ASSIGNMENT
Transcribe exactly each line of the entries, from the opening line to the line with "moved | nut/rose-pink", with both of those lines included.

Dataset entries
════════════════════
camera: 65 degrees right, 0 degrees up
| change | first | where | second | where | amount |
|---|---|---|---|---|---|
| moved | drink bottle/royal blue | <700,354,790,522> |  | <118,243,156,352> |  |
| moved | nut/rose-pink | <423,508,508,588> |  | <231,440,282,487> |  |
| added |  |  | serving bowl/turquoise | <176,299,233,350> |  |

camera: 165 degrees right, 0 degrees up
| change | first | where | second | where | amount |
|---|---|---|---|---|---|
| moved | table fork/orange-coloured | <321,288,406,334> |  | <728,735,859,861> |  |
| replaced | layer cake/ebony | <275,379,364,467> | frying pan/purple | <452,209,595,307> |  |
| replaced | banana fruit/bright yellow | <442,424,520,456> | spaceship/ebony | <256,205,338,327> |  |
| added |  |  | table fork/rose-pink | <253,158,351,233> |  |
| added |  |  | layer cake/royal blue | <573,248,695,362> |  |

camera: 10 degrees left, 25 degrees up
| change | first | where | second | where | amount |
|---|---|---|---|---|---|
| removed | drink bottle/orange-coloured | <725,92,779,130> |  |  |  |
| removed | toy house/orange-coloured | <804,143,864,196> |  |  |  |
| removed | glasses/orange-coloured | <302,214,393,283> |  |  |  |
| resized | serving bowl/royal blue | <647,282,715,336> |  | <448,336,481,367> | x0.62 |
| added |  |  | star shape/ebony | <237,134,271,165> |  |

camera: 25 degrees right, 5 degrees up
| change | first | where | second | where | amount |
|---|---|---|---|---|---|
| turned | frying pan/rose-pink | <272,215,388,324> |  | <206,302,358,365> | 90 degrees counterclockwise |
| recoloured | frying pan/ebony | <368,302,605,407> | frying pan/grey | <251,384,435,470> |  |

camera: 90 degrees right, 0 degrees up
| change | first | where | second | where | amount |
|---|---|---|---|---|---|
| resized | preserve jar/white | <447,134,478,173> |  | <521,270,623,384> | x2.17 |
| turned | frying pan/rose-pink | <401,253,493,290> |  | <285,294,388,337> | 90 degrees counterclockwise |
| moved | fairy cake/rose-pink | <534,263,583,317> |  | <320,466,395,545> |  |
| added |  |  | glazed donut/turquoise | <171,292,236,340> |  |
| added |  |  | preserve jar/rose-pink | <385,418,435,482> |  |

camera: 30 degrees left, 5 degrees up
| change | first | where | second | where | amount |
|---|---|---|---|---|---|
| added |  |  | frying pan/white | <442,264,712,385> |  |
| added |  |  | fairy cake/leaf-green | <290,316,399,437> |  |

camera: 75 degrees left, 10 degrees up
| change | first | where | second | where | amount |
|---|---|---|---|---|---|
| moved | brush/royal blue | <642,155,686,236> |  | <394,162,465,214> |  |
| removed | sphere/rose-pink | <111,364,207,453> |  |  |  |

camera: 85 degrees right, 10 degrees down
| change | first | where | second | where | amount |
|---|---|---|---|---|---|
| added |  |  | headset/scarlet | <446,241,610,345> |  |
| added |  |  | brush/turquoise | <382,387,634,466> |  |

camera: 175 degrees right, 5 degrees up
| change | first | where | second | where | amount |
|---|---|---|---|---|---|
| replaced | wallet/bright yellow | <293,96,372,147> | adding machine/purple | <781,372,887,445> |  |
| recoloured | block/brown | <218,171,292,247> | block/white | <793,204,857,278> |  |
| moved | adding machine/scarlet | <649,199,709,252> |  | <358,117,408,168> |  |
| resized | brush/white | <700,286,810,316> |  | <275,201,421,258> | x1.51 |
════════════════════
RESPONSE TO THE EXERCISE
camera: 65 degrees right, 0 degrees up
| change | first | where | second | where | amount |
|---|---|---|---|---|---|
| moved | drink bottle/royal blue | <700,354,790,522> |  | <118,243,156,352> |  |
| moved | nut/rose-pink | <423,508,508,588> |  | <231,440,282,487> |  |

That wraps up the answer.